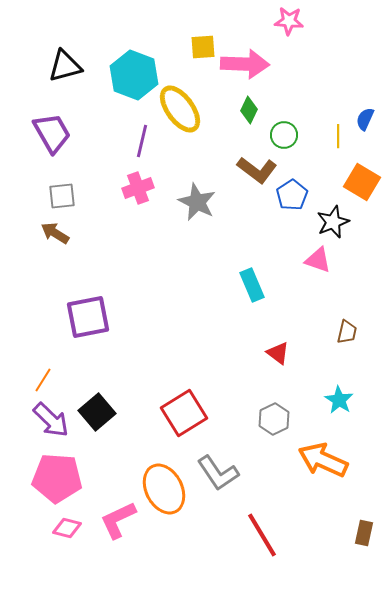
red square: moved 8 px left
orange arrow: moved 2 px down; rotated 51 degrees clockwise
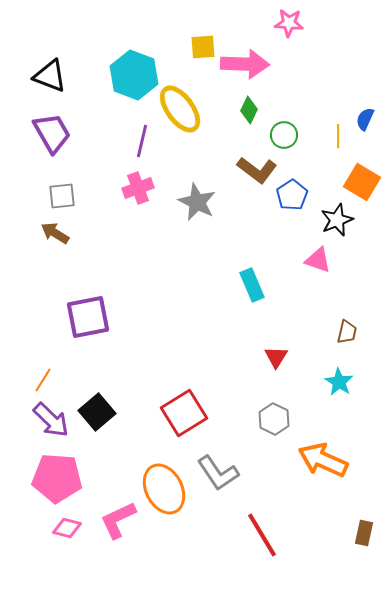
pink star: moved 2 px down
black triangle: moved 15 px left, 10 px down; rotated 36 degrees clockwise
black star: moved 4 px right, 2 px up
red triangle: moved 2 px left, 4 px down; rotated 25 degrees clockwise
cyan star: moved 18 px up
gray hexagon: rotated 8 degrees counterclockwise
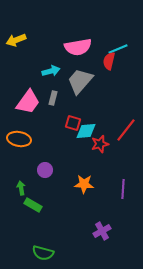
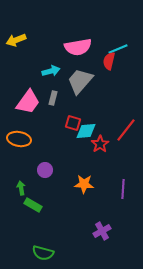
red star: rotated 18 degrees counterclockwise
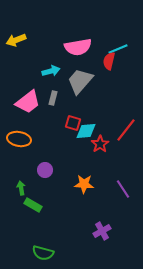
pink trapezoid: rotated 16 degrees clockwise
purple line: rotated 36 degrees counterclockwise
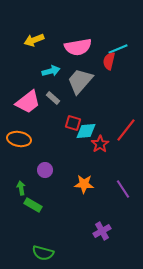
yellow arrow: moved 18 px right
gray rectangle: rotated 64 degrees counterclockwise
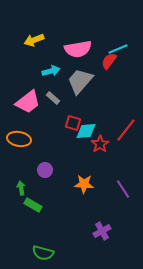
pink semicircle: moved 2 px down
red semicircle: rotated 24 degrees clockwise
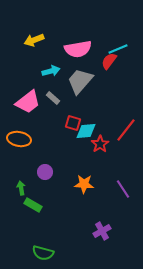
purple circle: moved 2 px down
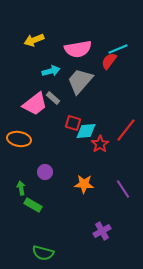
pink trapezoid: moved 7 px right, 2 px down
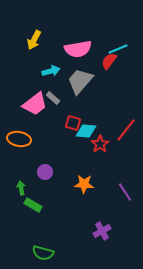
yellow arrow: rotated 42 degrees counterclockwise
cyan diamond: rotated 10 degrees clockwise
purple line: moved 2 px right, 3 px down
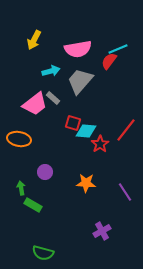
orange star: moved 2 px right, 1 px up
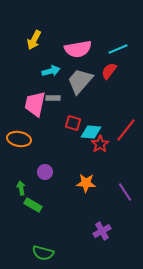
red semicircle: moved 10 px down
gray rectangle: rotated 40 degrees counterclockwise
pink trapezoid: rotated 140 degrees clockwise
cyan diamond: moved 5 px right, 1 px down
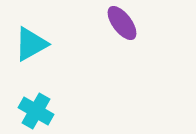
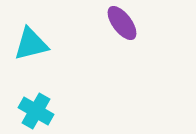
cyan triangle: rotated 15 degrees clockwise
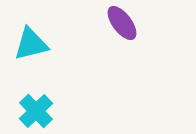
cyan cross: rotated 16 degrees clockwise
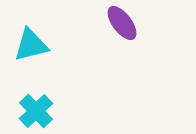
cyan triangle: moved 1 px down
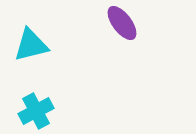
cyan cross: rotated 16 degrees clockwise
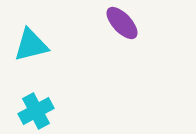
purple ellipse: rotated 6 degrees counterclockwise
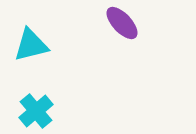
cyan cross: rotated 12 degrees counterclockwise
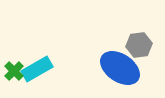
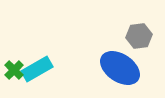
gray hexagon: moved 9 px up
green cross: moved 1 px up
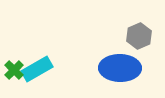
gray hexagon: rotated 15 degrees counterclockwise
blue ellipse: rotated 33 degrees counterclockwise
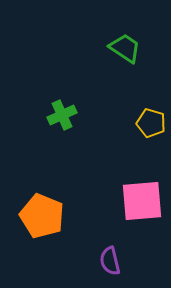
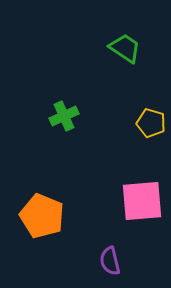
green cross: moved 2 px right, 1 px down
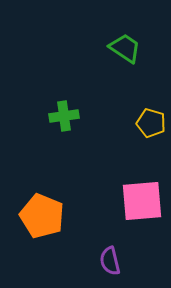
green cross: rotated 16 degrees clockwise
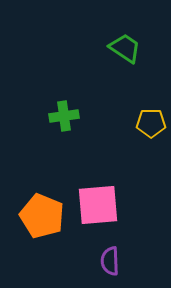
yellow pentagon: rotated 16 degrees counterclockwise
pink square: moved 44 px left, 4 px down
purple semicircle: rotated 12 degrees clockwise
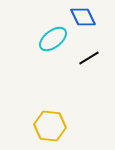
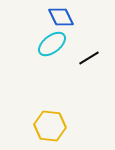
blue diamond: moved 22 px left
cyan ellipse: moved 1 px left, 5 px down
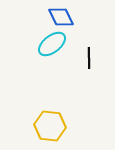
black line: rotated 60 degrees counterclockwise
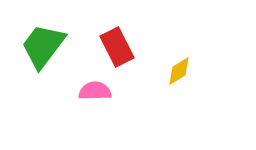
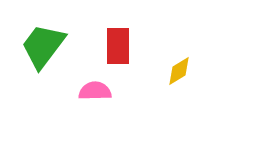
red rectangle: moved 1 px right, 1 px up; rotated 27 degrees clockwise
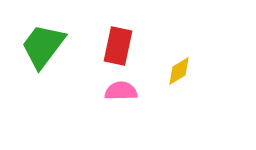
red rectangle: rotated 12 degrees clockwise
pink semicircle: moved 26 px right
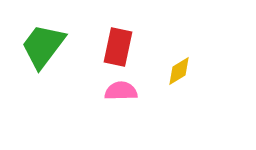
red rectangle: moved 1 px down
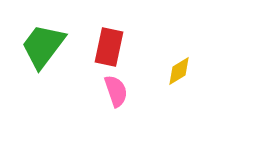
red rectangle: moved 9 px left
pink semicircle: moved 5 px left; rotated 72 degrees clockwise
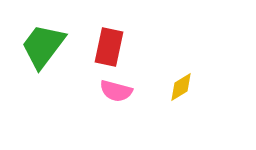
yellow diamond: moved 2 px right, 16 px down
pink semicircle: rotated 124 degrees clockwise
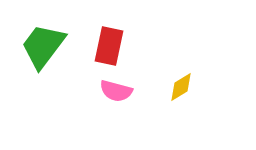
red rectangle: moved 1 px up
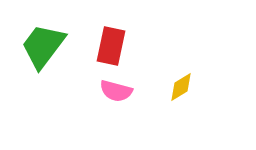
red rectangle: moved 2 px right
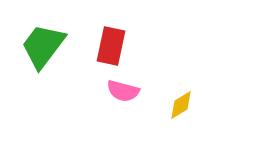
yellow diamond: moved 18 px down
pink semicircle: moved 7 px right
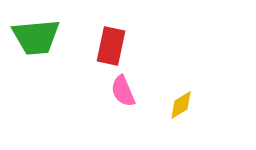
green trapezoid: moved 7 px left, 9 px up; rotated 132 degrees counterclockwise
pink semicircle: rotated 52 degrees clockwise
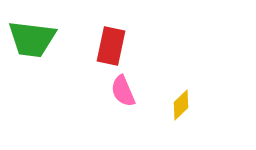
green trapezoid: moved 4 px left, 2 px down; rotated 12 degrees clockwise
yellow diamond: rotated 12 degrees counterclockwise
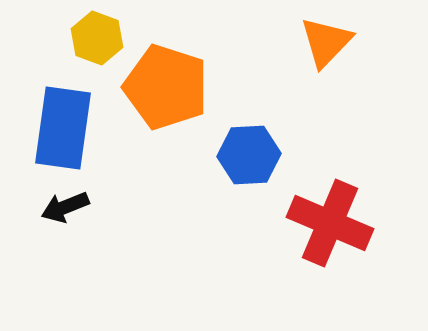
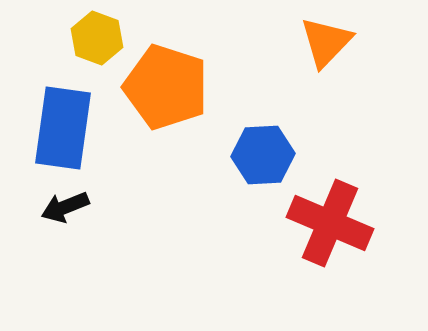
blue hexagon: moved 14 px right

..............................

→ Short problem
Count the lines of the material that contain the string "left", treating uppercase and lowercase as different. Reply with the number alone.

→ Answer for this exercise
10